--- Dataset extract Enclosed Below ---

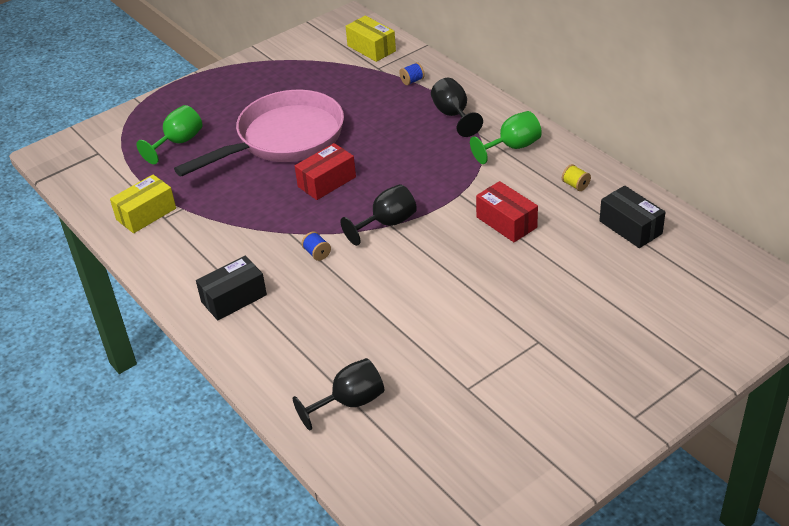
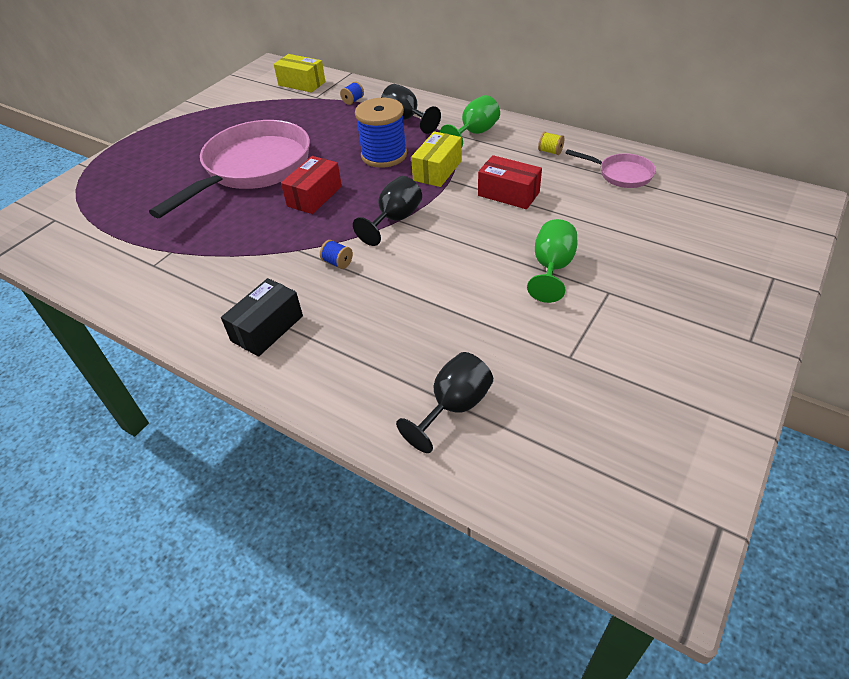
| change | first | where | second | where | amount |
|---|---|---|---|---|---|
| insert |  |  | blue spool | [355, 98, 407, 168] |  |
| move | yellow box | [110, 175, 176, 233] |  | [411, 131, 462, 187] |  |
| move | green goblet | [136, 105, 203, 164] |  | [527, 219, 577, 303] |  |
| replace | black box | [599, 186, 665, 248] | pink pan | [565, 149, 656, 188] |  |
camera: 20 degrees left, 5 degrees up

--- End of Enclosed Dataset extract ---

◆ What you are asked to do
Copy every record exactly, leaving the pictures out.

◆ Answer
| change | first | where | second | where | amount |
|---|---|---|---|---|---|
| insert |  |  | blue spool | [355, 98, 407, 168] |  |
| move | yellow box | [110, 175, 176, 233] |  | [411, 131, 462, 187] |  |
| move | green goblet | [136, 105, 203, 164] |  | [527, 219, 577, 303] |  |
| replace | black box | [599, 186, 665, 248] | pink pan | [565, 149, 656, 188] |  |
camera: 20 degrees left, 5 degrees up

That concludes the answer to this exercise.